▸ **What this task involves**
Reproduce, exactly and in full, only the lines below from the one containing "camera: 35 degrees left, 5 degrees down" through the one containing "(365, 226) = (486, 180): black".

▸ **Records shown**
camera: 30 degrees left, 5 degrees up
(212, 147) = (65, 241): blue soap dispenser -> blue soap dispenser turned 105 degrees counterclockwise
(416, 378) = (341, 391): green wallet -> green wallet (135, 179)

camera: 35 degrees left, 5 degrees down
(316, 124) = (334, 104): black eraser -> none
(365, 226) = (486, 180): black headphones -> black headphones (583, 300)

* * *

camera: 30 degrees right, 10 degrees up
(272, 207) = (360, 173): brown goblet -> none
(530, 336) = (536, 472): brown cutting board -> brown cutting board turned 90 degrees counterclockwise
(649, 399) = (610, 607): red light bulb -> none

...

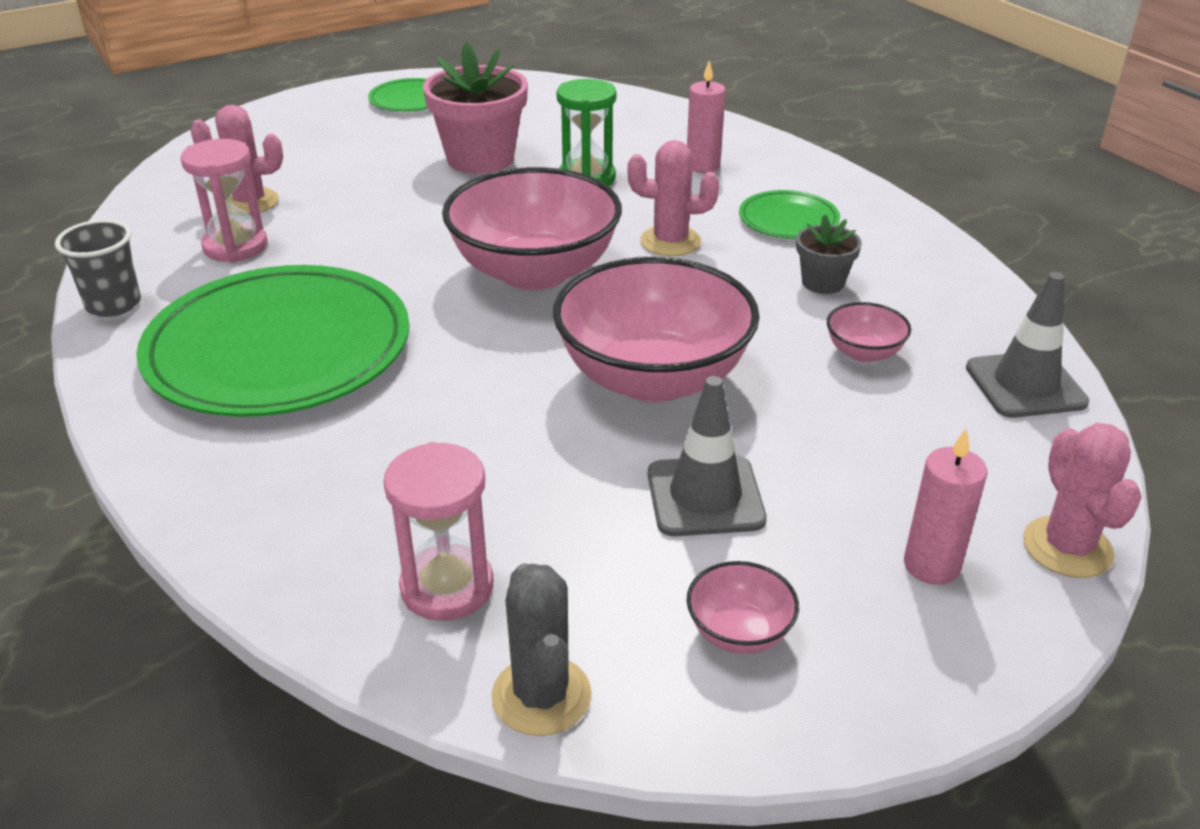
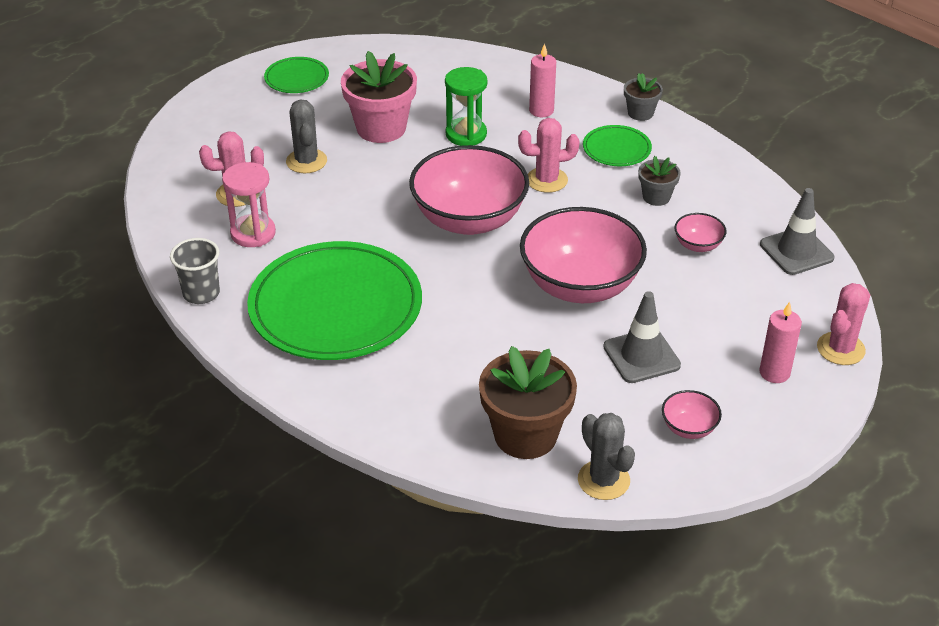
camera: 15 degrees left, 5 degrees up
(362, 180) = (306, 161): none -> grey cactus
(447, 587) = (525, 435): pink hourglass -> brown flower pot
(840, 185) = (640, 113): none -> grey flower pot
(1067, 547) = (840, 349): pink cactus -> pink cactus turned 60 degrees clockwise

▸ **Exercise result**
camera: 35 degrees left, 5 degrees down
(316, 124) = (334, 104): black eraser -> none
(365, 226) = (486, 180): black headphones -> black headphones (583, 300)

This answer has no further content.